SUPPLIED DATA section start

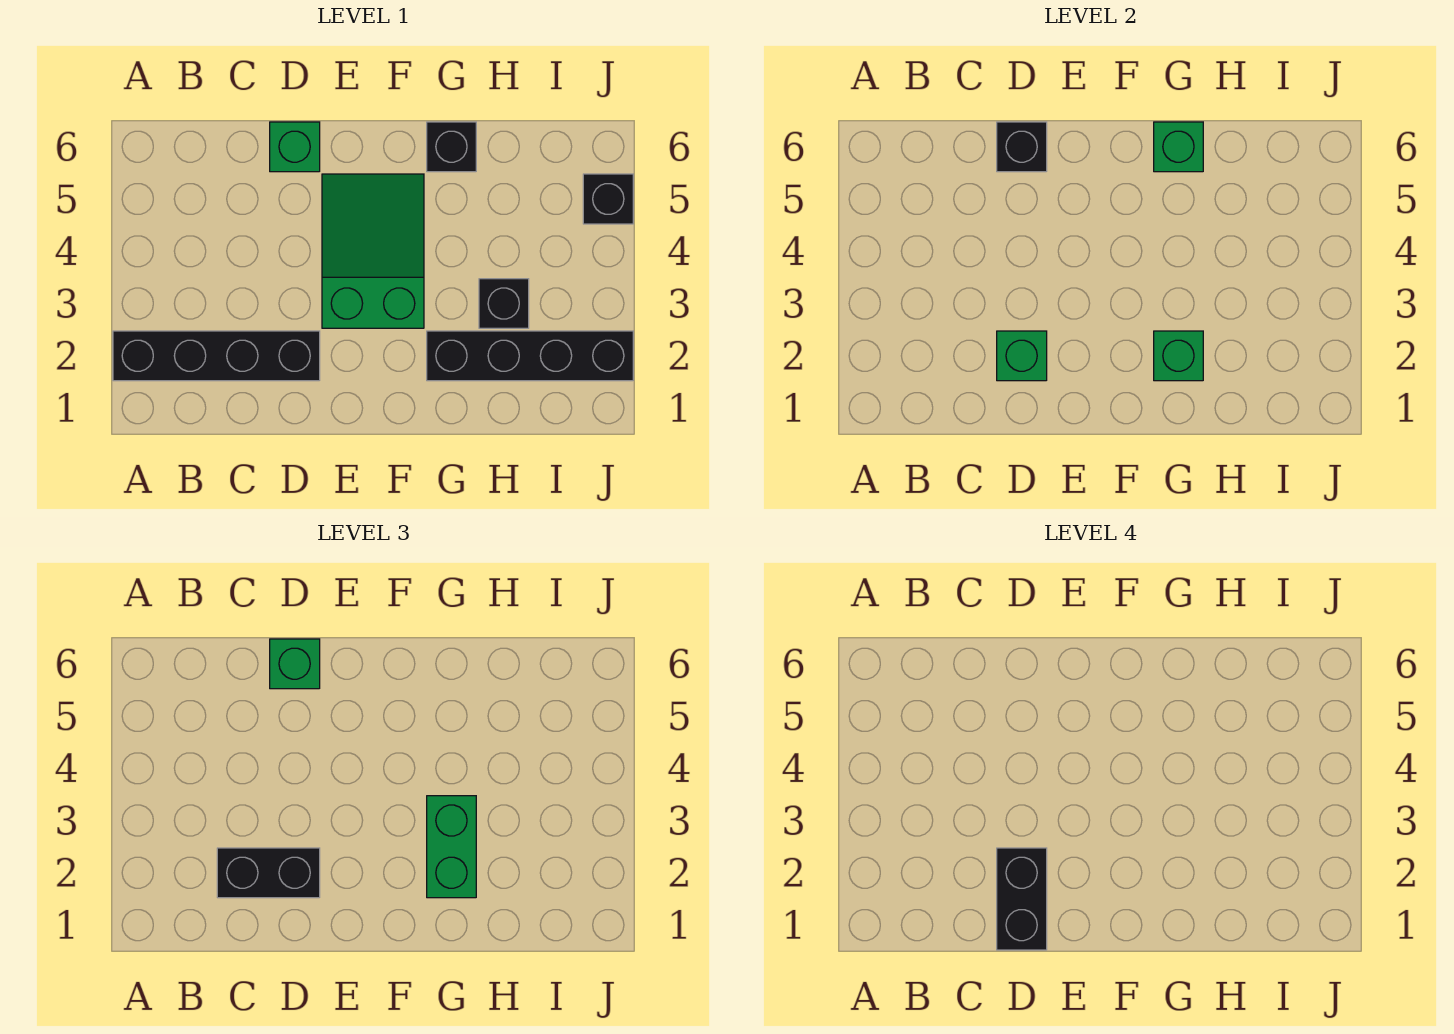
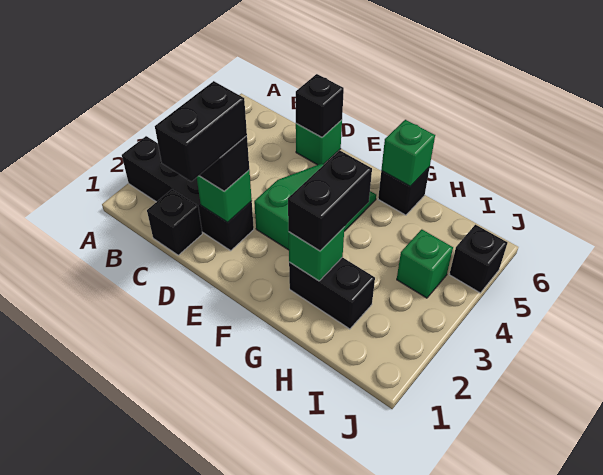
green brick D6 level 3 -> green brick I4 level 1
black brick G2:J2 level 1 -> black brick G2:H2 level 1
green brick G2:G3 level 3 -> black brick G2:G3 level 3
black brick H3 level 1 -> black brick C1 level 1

SUPPLIED DATA section end

#### [WHAT THE TASK REQUIRES]
Using the line that contains "green brick G2:G3" as the first, reproduce each line exactly through the last line of the listing.

#### [SOLUTION BELOW]
green brick G2:G3 level 3 -> black brick G2:G3 level 3
black brick H3 level 1 -> black brick C1 level 1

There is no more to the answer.